__ТРЕБОВАНИЯ К ЗАДАНИЮ__
Укажите все строки записей, в которых встречается слово «numericTimeSignature», с учетом регистра букв.

─── РАБОЧИЕ ДАННЫЕ ───

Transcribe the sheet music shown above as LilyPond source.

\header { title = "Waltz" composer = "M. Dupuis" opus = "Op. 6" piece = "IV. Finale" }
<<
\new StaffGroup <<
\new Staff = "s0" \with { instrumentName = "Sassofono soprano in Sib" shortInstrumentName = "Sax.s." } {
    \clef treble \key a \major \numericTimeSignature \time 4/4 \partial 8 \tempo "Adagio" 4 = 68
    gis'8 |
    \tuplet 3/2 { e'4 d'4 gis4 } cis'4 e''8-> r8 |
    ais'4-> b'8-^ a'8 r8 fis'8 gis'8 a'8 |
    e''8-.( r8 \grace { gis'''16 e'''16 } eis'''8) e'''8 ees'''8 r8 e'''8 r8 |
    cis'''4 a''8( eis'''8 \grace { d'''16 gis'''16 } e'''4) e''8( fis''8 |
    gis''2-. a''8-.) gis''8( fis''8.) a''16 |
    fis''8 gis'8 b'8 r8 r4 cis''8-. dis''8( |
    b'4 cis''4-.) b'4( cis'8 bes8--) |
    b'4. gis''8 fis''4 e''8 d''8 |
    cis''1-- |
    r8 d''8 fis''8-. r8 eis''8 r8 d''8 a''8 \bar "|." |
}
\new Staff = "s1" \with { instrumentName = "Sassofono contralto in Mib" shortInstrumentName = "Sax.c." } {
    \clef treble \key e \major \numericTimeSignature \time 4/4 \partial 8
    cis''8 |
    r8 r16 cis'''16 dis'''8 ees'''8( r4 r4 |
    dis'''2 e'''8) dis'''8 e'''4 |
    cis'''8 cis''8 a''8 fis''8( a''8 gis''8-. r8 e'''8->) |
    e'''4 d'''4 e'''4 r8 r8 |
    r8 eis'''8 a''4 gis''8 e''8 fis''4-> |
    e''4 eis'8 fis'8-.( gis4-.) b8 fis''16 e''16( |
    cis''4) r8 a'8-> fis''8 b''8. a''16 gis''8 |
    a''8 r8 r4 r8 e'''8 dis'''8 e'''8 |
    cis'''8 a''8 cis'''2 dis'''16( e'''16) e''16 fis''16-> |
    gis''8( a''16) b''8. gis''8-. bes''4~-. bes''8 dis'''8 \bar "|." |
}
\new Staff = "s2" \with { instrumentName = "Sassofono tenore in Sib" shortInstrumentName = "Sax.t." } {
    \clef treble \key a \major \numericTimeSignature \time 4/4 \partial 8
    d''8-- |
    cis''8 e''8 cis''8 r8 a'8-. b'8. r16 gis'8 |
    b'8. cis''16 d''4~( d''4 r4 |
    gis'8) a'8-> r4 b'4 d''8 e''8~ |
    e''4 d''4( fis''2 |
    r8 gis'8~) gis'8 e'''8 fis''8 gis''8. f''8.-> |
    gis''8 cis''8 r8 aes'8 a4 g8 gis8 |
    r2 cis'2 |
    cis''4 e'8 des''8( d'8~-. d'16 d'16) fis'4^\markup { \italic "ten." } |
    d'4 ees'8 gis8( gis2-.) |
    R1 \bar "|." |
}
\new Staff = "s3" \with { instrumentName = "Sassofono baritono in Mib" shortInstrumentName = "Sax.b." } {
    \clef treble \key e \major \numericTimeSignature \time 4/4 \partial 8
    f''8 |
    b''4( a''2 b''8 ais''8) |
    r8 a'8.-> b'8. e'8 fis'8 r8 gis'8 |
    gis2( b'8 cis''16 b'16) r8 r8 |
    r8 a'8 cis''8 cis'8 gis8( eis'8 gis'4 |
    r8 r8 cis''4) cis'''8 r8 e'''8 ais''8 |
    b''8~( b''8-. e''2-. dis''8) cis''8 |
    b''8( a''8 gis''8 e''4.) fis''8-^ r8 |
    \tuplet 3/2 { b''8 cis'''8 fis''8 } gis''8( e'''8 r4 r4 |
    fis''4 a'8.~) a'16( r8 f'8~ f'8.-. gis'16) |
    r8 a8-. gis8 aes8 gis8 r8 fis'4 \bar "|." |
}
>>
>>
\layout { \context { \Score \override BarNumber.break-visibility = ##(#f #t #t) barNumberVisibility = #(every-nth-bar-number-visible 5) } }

───

__РЕЗУЛЬТАТ ВЫПОЛНЕНИЯ__
    \clef treble \key a \major \numericTimeSignature \time 4/4 \partial 8 \tempo "Adagio" 4 = 68
    \clef treble \key e \major \numericTimeSignature \time 4/4 \partial 8
    \clef treble \key a \major \numericTimeSignature \time 4/4 \partial 8
    \clef treble \key e \major \numericTimeSignature \time 4/4 \partial 8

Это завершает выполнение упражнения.